**Work item**
Report every line of the records that includes the word "square".

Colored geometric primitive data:
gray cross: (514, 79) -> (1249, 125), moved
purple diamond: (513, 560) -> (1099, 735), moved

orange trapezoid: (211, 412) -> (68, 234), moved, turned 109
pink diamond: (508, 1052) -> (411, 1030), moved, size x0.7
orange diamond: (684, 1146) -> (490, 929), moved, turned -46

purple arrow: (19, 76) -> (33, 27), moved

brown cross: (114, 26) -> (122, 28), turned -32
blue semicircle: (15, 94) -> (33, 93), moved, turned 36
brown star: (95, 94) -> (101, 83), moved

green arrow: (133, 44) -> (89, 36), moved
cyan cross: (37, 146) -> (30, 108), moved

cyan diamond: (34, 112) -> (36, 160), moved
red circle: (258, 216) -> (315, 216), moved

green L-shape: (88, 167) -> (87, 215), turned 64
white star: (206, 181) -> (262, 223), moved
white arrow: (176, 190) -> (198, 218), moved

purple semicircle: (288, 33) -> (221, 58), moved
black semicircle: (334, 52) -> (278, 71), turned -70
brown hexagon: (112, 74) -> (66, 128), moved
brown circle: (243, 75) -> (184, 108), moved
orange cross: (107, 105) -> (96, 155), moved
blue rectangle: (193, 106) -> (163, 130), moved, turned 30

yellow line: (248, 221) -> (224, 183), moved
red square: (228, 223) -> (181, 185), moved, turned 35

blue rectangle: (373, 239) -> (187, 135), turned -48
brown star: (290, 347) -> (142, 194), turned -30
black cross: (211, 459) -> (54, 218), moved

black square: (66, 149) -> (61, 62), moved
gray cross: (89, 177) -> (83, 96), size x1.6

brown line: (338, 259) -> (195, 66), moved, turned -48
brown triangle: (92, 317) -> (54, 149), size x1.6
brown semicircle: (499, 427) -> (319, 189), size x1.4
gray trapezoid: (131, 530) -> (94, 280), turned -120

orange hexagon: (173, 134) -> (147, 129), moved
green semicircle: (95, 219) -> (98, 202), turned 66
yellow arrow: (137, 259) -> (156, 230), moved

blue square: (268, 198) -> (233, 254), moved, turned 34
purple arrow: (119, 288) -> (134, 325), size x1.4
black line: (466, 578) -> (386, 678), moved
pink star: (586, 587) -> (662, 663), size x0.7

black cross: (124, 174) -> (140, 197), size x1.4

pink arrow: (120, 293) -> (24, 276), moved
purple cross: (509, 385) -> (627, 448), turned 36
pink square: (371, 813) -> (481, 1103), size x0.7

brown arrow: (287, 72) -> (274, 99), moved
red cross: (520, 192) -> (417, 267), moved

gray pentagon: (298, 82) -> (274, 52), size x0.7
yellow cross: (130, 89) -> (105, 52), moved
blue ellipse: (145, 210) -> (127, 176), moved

**Solution for this problem**
red square: (228, 223) -> (181, 185), moved, turned 35
black square: (66, 149) -> (61, 62), moved
blue square: (268, 198) -> (233, 254), moved, turned 34
pink square: (371, 813) -> (481, 1103), size x0.7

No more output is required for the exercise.